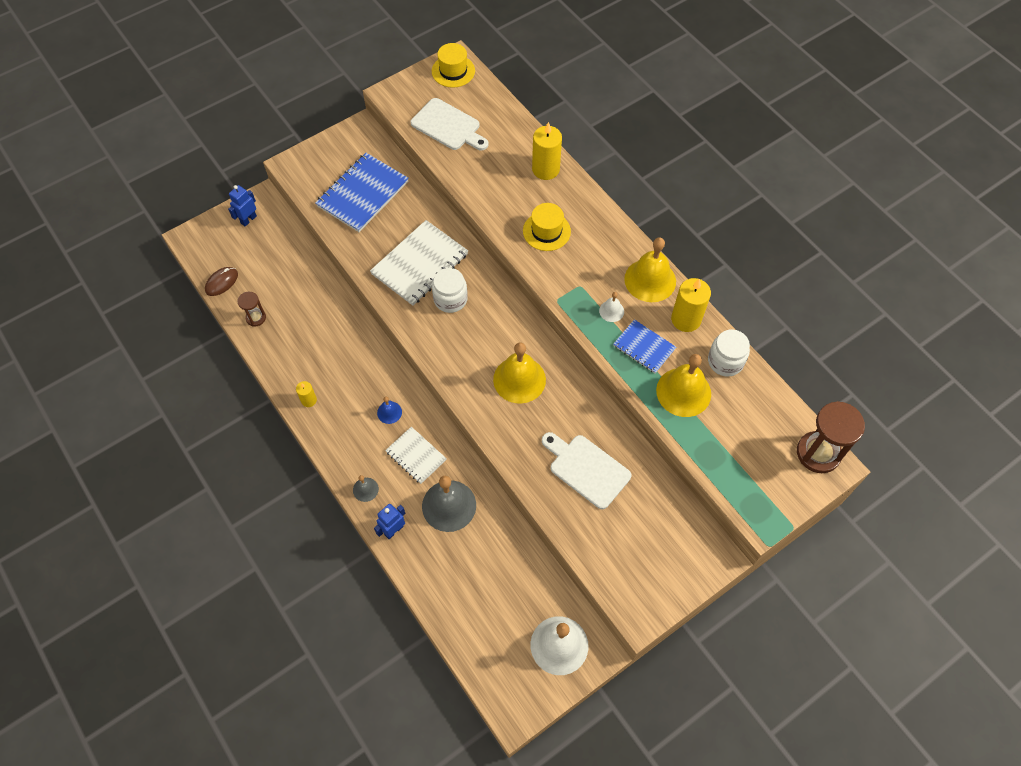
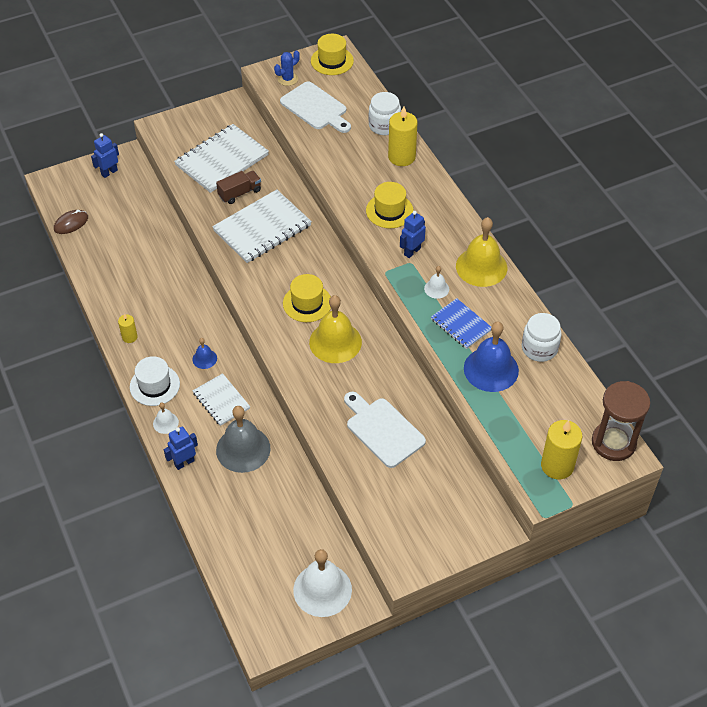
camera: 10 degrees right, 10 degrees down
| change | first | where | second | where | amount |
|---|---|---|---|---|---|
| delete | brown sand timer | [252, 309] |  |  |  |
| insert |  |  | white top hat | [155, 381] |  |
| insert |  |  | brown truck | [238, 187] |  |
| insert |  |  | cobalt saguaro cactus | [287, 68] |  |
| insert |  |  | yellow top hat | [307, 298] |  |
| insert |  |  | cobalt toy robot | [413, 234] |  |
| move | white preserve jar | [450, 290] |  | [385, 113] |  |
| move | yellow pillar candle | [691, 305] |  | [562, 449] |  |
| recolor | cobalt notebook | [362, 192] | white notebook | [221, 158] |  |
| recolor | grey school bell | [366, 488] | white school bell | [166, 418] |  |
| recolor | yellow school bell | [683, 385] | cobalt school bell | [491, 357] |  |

++++

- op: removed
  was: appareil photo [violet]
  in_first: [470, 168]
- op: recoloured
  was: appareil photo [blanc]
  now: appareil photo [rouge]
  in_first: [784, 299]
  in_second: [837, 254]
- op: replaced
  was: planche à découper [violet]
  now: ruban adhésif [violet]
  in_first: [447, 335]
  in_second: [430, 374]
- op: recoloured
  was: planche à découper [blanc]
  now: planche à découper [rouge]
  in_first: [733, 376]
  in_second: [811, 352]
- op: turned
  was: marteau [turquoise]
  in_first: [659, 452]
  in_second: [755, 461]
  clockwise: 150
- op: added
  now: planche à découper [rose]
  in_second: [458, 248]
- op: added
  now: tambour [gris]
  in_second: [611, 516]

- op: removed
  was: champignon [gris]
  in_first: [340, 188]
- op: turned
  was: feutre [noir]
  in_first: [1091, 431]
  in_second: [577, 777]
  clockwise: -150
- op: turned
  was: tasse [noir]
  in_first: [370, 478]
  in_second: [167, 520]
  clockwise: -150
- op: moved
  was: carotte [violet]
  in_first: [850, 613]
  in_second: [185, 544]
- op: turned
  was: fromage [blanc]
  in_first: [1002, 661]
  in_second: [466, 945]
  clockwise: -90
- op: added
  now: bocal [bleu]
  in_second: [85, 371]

++++

*WHAT YOU WILL DO*.
The word "appareil" appears on some lines of the data above; count those lines and return only the number.

*EXERCISE ANSWER*.
3